What to do: Every record below is to be retyped exactly.

Input for this task:
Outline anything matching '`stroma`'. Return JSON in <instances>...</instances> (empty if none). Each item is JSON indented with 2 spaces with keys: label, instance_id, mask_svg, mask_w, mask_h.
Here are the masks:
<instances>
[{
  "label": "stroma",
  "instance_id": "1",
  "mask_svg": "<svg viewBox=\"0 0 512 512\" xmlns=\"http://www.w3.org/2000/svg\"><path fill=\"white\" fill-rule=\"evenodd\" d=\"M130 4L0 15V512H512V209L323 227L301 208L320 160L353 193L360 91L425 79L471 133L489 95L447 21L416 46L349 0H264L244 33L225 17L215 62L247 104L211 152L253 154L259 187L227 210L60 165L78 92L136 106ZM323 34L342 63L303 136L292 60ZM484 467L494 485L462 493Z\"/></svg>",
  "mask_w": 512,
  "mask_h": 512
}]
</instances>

Solution below:
Outline anything matching '`stroma`'. Return JSON in <instances>...</instances> (empty if none). Each item is JSON indented with 2 spaces with keys: label, instance_id, mask_svg, mask_w, mask_h.
Here are the masks:
<instances>
[{
  "label": "stroma",
  "instance_id": "1",
  "mask_svg": "<svg viewBox=\"0 0 512 512\" xmlns=\"http://www.w3.org/2000/svg\"><path fill=\"white\" fill-rule=\"evenodd\" d=\"M130 4L0 15V512H512V209L323 227L301 208L320 160L353 193L360 91L425 79L471 133L489 95L447 21L416 46L349 0H264L244 33L225 17L215 62L247 104L211 152L253 154L259 187L227 210L60 165L78 92L136 106ZM323 34L342 63L303 136L292 60ZM484 467L494 485L462 493Z\"/></svg>",
  "mask_w": 512,
  "mask_h": 512
}]
</instances>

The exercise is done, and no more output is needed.